* Aim of the task *
When a line in the listing below contains the word "left", return a copy of that line.

* Task inputs *

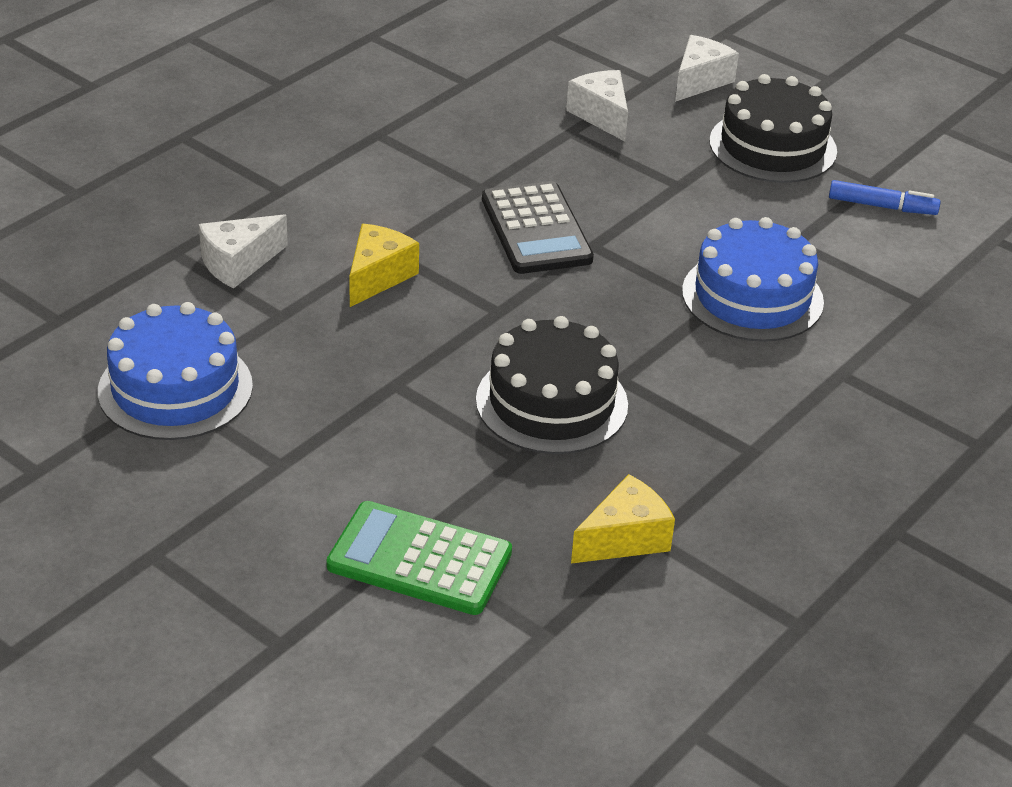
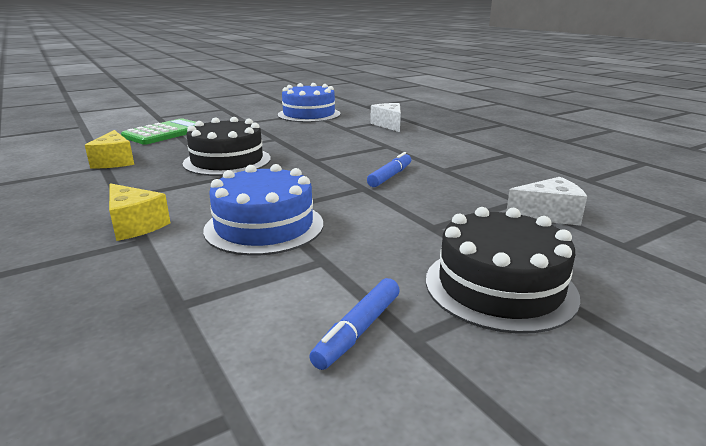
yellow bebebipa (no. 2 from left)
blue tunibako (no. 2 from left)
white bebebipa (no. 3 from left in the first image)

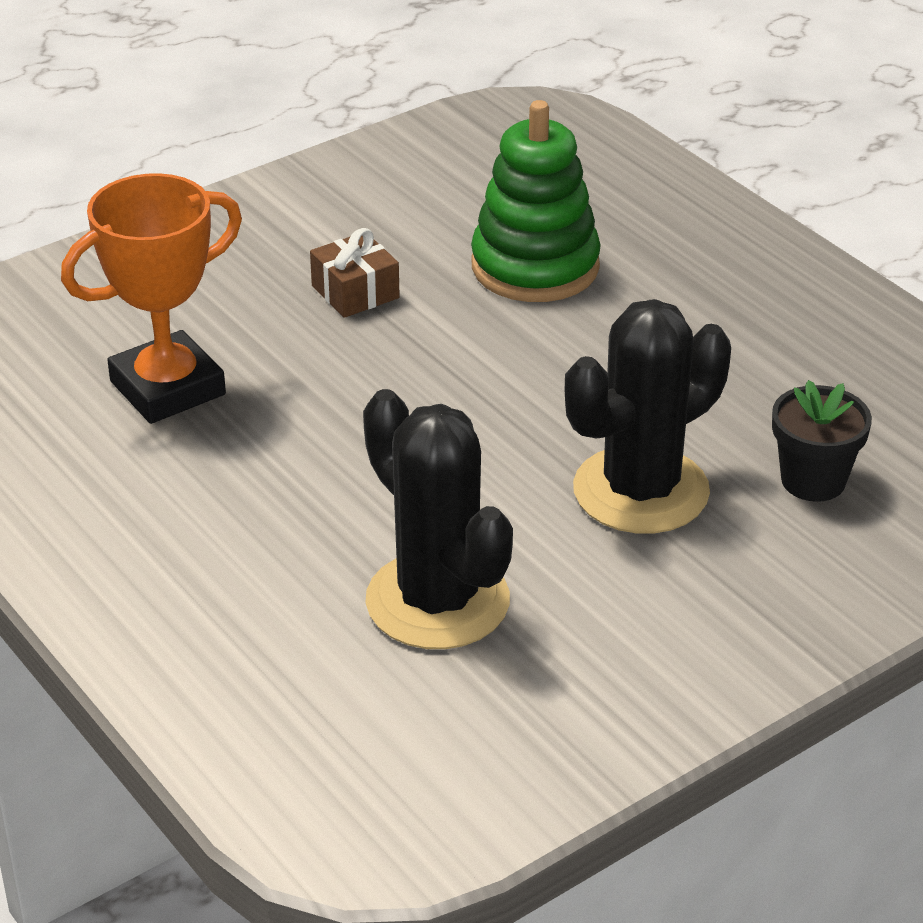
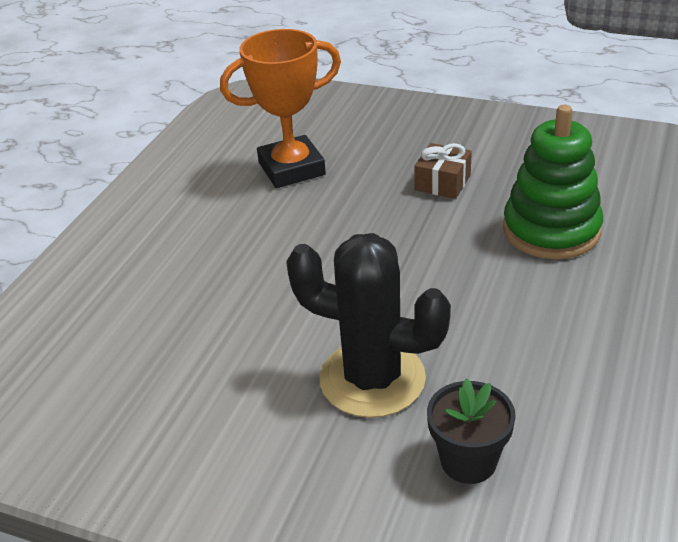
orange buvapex
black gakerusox (no. 1 from left in the first image)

* Result *
yellow bebebipa (no. 2 from left)
blue tunibako (no. 2 from left)
white bebebipa (no. 3 from left in the first image)
black gakerusox (no. 1 from left in the first image)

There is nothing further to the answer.